## [WORK ORDER]
Once the line with "(282, 262) = (89, 126): purple bucket -> none" is found in the data, output it and each following line exactly, up to and including the line with "(544, 382) = (311, 338): purple", and nothing before or after.

## [RECORDS SHOWN]
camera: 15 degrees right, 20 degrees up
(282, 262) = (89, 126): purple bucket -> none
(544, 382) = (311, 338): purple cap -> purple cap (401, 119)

...

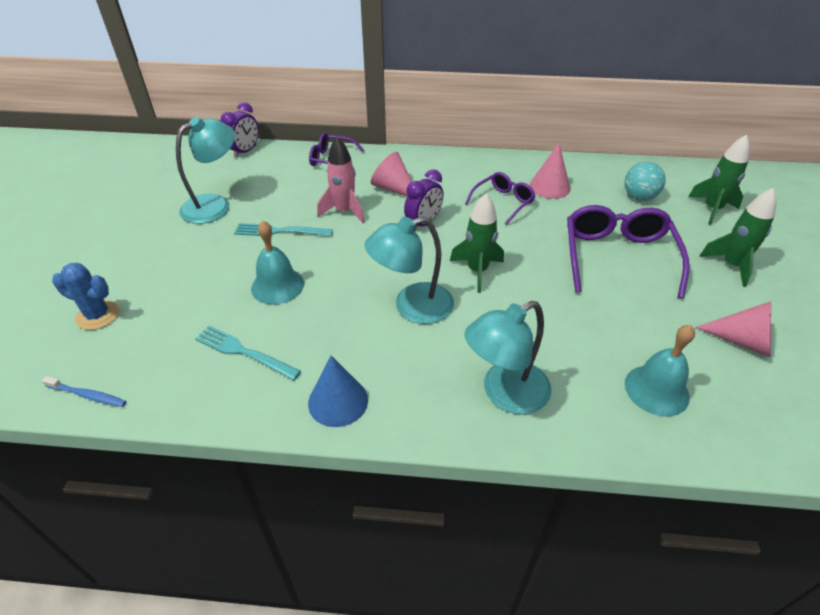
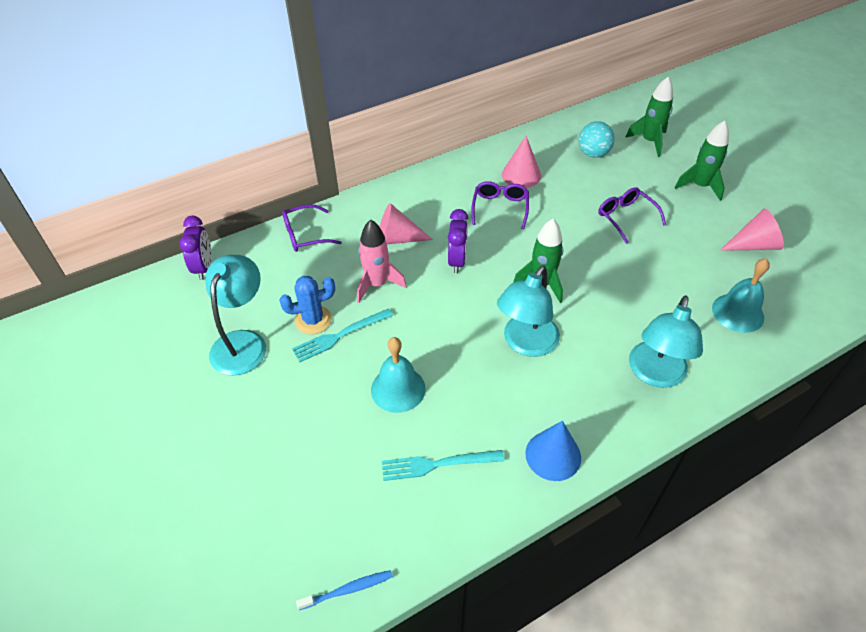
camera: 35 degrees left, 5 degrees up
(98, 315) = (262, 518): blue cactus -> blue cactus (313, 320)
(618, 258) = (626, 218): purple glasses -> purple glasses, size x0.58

## [RESPONSE]
(282, 262) = (89, 126): purple bucket -> none
(544, 382) = (311, 338): purple cap -> purple cap (401, 119)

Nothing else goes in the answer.